------ Data segment ------

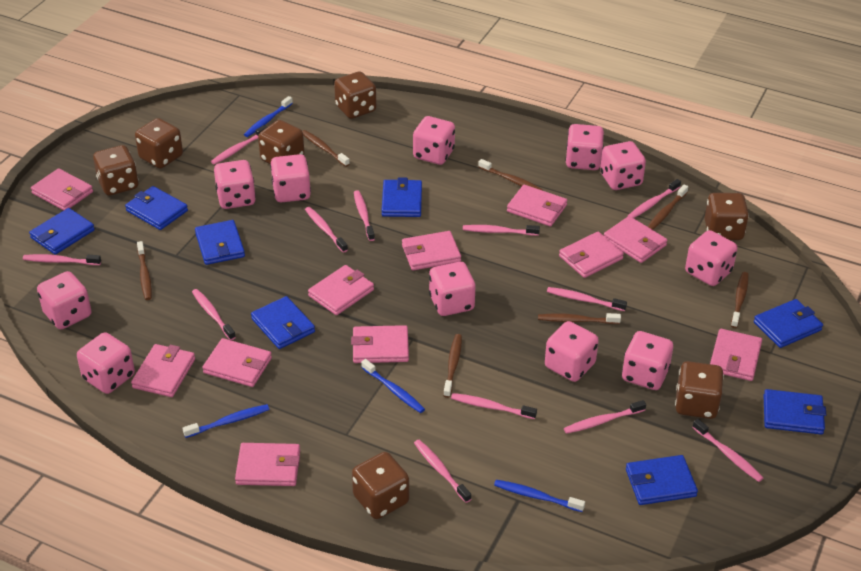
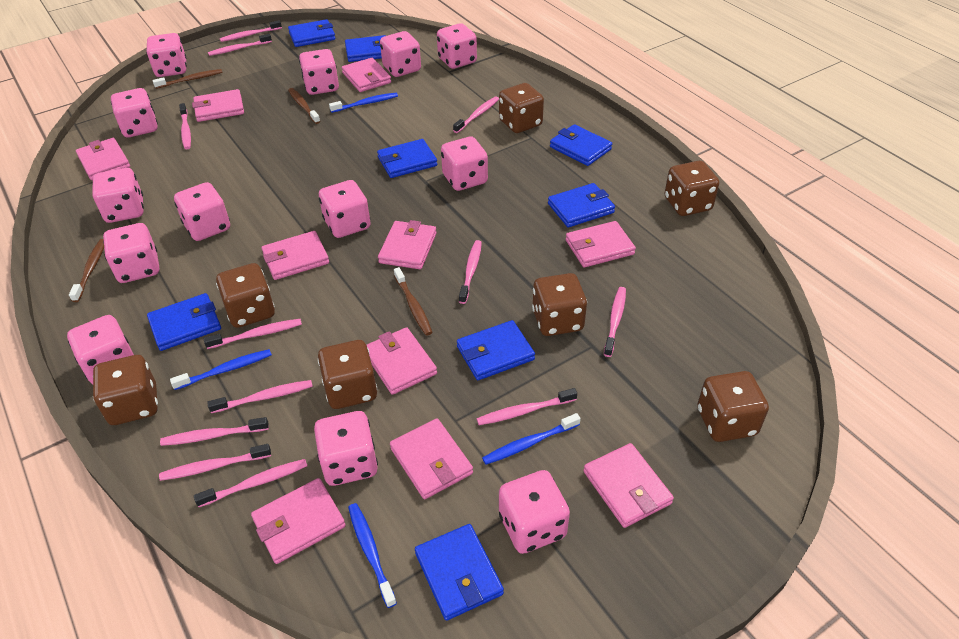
brown toothbrush: 7 -> 4
pink dice: 11 -> 13
pink wallet: 11 -> 10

------

__Required action__. Please output all of the data exactly as given, omitting any images it holds.

__Reply to the task__.
brown toothbrush: 7 -> 4
pink dice: 11 -> 13
pink wallet: 11 -> 10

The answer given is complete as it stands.